* Data records *
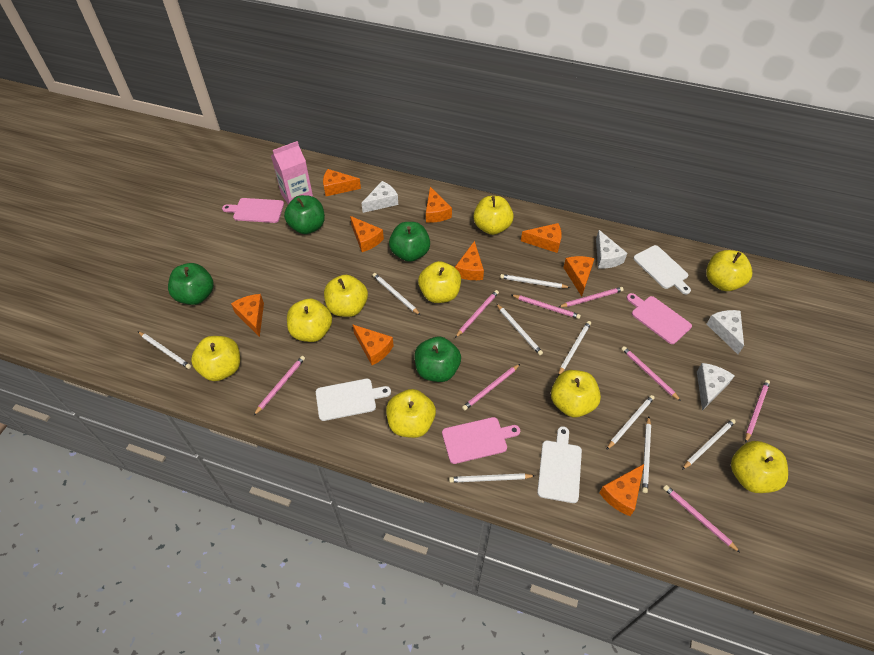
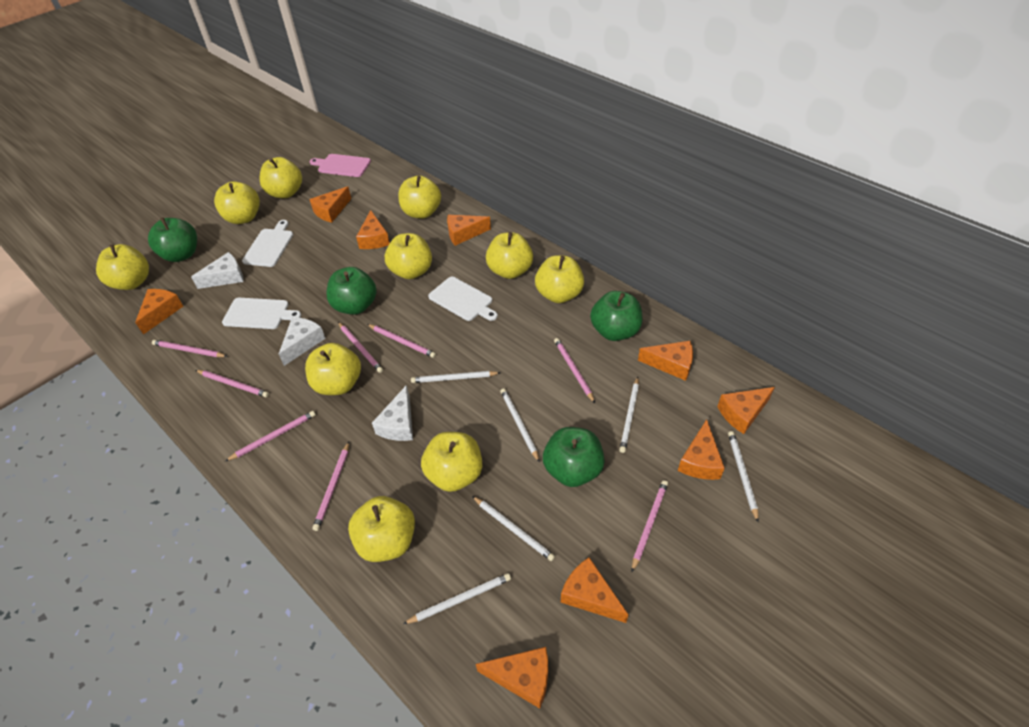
pink carton: 1 -> 0
pink cutting board: 3 -> 1
white cheese: 4 -> 3
white pencil: 9 -> 6
yellow apple: 9 -> 10

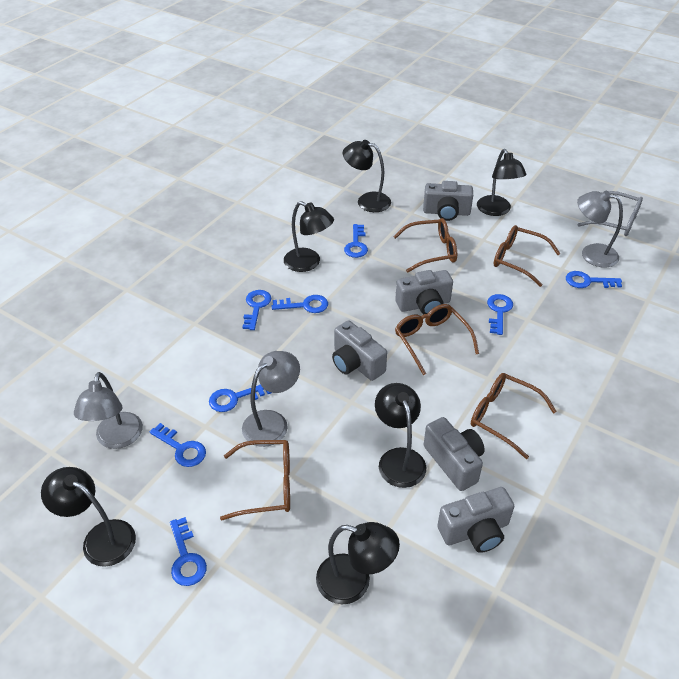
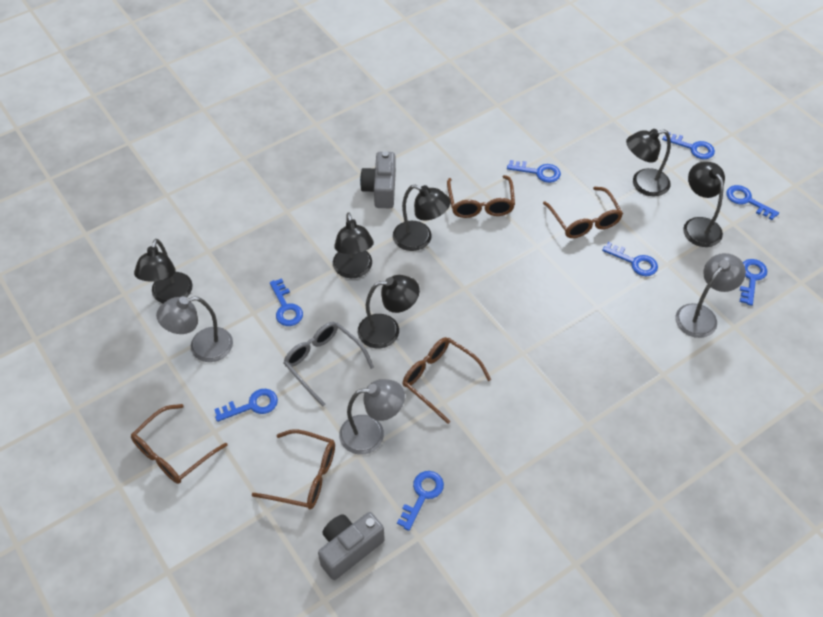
grey camera: 5 -> 2

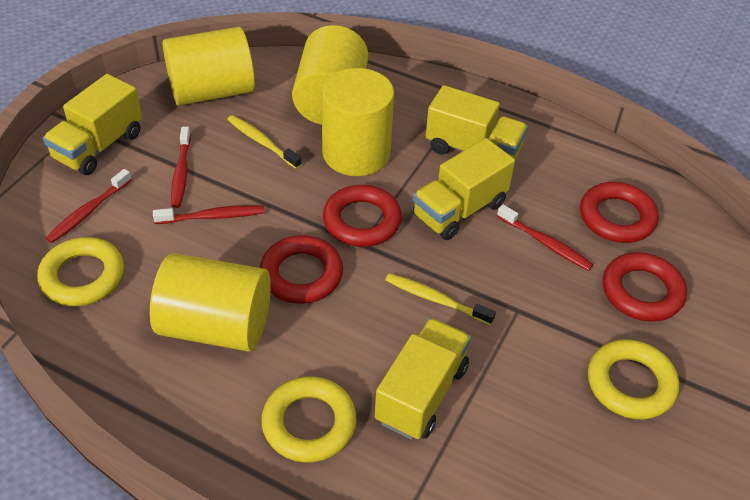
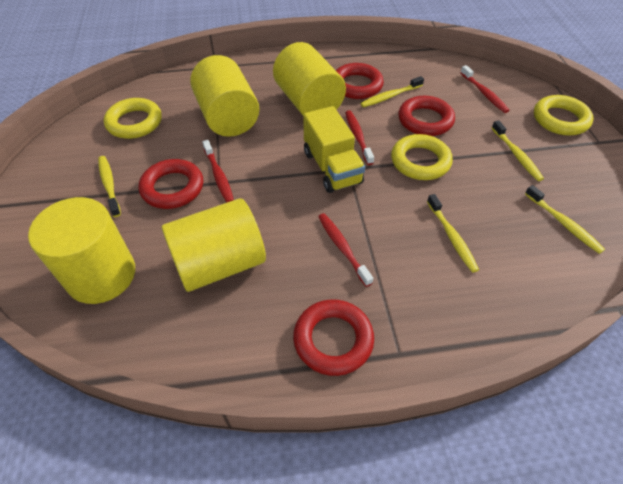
yellow toothbrush: 2 -> 5
yellow truck: 4 -> 1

* What you should do *
Sift the material for lines with the string "pink". Copy each one found.

* Written reply *
pink carton: 1 -> 0
pink cutting board: 3 -> 1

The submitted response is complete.